### Given exercise:
Could you rewrite the items starting at the line that contains "Question: Based on" and ending at the line that contains "Answer: (A)", substituting "spade" for "shovel" and leaving everything else unchanged?

### Supplied material:
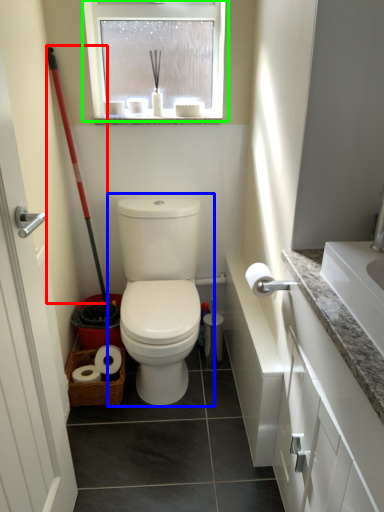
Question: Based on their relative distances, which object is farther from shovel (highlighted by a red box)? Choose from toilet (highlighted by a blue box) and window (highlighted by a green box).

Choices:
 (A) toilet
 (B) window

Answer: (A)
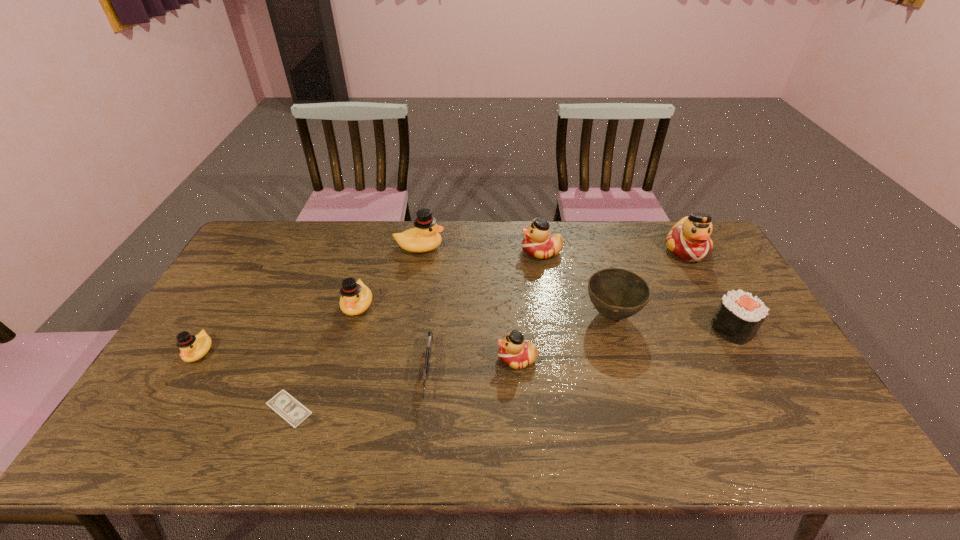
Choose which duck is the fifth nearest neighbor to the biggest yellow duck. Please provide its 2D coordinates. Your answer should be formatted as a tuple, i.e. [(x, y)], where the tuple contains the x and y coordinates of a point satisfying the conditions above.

==

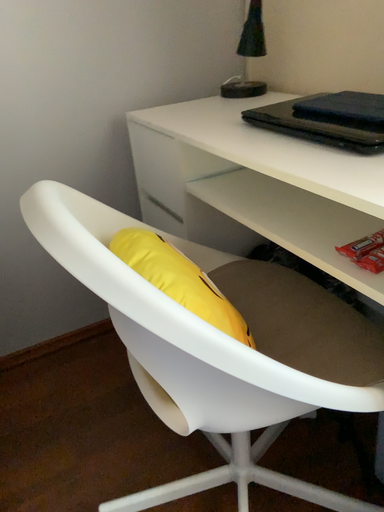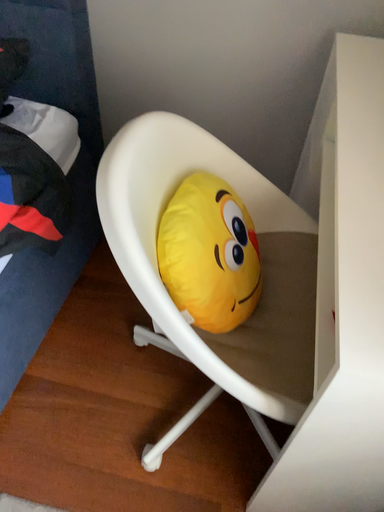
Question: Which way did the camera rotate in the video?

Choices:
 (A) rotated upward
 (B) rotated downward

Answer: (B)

### Answer below:
Question: Based on their relative distances, which object is farther from spade (highlighted by a red box)? Choose from toilet (highlighted by a blue box) and window (highlighted by a green box).

Choices:
 (A) toilet
 (B) window

Answer: (A)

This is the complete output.